[Exercise aim] Locate each line in the items below that contains the string "with", treating uppercase and lowercase as different, and copy every such line.
>> Start Task input
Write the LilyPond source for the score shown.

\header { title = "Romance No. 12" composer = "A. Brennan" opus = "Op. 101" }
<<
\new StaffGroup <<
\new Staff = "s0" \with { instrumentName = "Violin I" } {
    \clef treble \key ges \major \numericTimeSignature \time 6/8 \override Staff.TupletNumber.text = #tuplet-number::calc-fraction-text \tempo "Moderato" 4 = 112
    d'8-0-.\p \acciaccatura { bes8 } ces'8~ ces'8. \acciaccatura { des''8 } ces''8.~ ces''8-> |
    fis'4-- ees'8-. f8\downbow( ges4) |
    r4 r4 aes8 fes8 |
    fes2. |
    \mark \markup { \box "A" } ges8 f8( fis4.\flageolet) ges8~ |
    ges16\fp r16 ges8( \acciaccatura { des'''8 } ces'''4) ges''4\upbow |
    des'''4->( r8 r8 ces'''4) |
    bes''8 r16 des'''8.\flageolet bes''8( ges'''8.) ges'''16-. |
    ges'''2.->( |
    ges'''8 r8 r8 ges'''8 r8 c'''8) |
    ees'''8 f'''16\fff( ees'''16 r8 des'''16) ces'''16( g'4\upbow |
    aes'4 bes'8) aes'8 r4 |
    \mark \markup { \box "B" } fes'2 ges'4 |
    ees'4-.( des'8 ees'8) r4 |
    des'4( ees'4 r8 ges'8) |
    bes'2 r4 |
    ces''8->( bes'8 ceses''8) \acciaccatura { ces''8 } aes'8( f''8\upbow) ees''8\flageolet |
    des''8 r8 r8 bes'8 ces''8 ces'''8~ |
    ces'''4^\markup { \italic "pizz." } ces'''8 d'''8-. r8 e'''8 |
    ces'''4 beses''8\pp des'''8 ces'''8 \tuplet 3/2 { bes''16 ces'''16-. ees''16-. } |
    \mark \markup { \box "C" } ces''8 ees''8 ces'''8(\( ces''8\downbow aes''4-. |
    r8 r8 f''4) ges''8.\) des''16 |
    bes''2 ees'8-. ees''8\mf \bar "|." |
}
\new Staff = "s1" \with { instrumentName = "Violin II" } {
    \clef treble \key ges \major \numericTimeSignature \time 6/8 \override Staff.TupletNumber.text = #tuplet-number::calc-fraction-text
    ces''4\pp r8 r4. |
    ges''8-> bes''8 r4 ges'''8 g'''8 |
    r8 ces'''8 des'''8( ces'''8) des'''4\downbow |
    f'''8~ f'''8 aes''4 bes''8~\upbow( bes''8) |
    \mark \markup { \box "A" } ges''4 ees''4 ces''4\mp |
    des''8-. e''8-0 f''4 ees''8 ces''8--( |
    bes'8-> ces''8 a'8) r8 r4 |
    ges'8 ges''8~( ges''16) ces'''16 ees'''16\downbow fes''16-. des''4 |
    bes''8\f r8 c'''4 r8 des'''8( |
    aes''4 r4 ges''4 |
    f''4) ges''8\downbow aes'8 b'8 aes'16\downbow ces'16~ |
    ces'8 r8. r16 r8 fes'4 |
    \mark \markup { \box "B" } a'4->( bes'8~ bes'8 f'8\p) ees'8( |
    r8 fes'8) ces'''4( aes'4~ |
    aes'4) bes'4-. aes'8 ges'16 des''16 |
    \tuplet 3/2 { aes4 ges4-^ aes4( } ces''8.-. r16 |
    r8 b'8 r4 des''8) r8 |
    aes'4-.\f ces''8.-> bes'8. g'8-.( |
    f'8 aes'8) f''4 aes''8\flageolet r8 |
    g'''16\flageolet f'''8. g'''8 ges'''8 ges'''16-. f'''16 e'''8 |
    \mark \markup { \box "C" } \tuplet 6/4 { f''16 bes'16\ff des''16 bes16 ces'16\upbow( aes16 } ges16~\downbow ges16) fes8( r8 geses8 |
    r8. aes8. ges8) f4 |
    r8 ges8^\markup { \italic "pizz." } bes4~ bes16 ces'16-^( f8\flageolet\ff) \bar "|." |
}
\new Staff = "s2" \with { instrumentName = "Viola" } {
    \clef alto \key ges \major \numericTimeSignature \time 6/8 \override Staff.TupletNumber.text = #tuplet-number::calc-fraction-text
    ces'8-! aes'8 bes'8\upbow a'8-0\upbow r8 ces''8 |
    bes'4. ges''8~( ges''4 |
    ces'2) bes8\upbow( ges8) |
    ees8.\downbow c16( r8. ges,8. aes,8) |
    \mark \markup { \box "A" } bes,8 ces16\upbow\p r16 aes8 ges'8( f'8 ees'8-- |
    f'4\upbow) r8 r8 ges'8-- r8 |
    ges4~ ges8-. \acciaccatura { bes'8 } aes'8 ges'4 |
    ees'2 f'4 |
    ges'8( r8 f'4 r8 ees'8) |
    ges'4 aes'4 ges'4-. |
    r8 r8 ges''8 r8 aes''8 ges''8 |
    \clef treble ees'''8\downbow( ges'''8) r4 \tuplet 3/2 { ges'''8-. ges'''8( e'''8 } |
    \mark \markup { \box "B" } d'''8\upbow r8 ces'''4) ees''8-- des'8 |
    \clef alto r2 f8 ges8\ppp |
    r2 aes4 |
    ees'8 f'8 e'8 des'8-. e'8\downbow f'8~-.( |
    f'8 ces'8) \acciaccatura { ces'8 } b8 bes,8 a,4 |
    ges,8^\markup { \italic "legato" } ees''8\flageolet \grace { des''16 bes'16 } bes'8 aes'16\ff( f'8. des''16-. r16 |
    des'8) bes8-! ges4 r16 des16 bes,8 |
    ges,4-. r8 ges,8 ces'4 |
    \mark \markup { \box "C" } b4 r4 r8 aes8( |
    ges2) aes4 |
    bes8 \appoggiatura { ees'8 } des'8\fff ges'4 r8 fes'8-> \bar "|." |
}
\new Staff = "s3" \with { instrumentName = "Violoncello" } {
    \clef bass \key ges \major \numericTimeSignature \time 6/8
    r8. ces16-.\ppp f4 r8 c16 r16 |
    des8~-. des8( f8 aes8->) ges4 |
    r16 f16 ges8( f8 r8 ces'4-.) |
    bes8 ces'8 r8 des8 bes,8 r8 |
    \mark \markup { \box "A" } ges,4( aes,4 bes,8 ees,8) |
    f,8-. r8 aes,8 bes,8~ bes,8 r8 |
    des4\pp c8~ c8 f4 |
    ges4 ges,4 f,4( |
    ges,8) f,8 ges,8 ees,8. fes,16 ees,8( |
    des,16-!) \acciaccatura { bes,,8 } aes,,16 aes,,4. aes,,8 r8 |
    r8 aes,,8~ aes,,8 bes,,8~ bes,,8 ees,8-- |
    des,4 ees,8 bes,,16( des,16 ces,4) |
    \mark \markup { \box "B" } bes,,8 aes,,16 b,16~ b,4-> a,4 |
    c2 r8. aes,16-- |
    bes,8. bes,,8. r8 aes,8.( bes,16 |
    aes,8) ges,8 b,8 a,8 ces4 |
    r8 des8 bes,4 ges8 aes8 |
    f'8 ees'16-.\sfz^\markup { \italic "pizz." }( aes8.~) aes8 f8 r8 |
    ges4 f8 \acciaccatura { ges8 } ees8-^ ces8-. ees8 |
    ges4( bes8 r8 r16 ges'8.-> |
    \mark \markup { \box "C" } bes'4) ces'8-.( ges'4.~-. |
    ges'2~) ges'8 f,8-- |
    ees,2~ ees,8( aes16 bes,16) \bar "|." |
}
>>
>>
>> End Task input
[Response]
\new Staff = "s0" \with { instrumentName = "Violin I" } {
\new Staff = "s1" \with { instrumentName = "Violin II" } {
\new Staff = "s2" \with { instrumentName = "Viola" } {
\new Staff = "s3" \with { instrumentName = "Violoncello" } {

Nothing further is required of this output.